→ **Supplied records**:

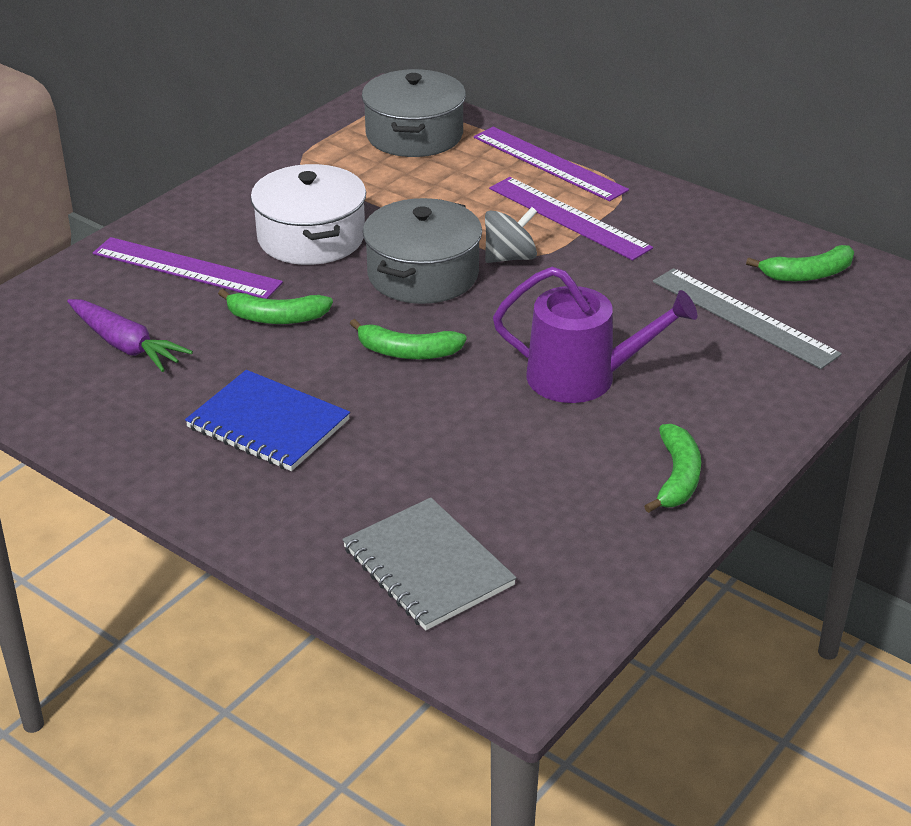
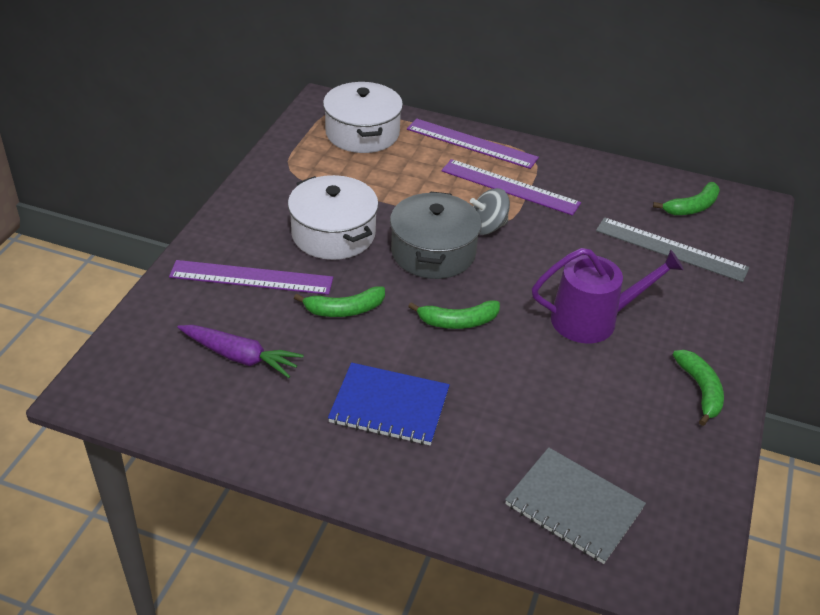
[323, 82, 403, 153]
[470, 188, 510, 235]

...

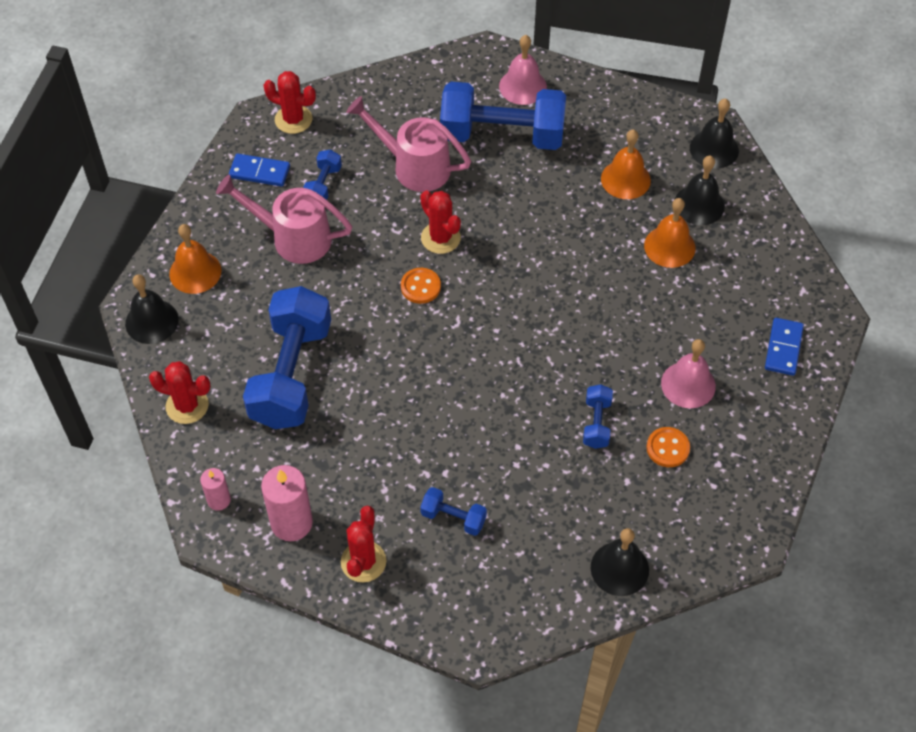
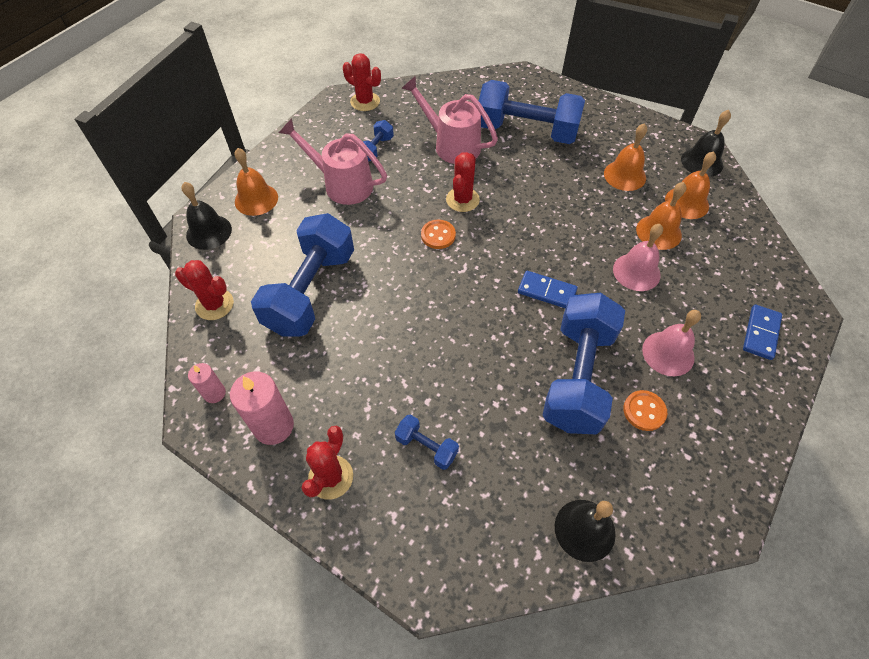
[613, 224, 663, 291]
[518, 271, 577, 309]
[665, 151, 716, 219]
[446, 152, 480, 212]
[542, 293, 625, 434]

→ **Work request**:
One stretch of the lines above is wanted, from the line that contains "[613, 224, 663, 291]" through the line that contains "[542, 293, 625, 434]". Output it exactly.

→ **Problem solution**:
[613, 224, 663, 291]
[518, 271, 577, 309]
[665, 151, 716, 219]
[446, 152, 480, 212]
[542, 293, 625, 434]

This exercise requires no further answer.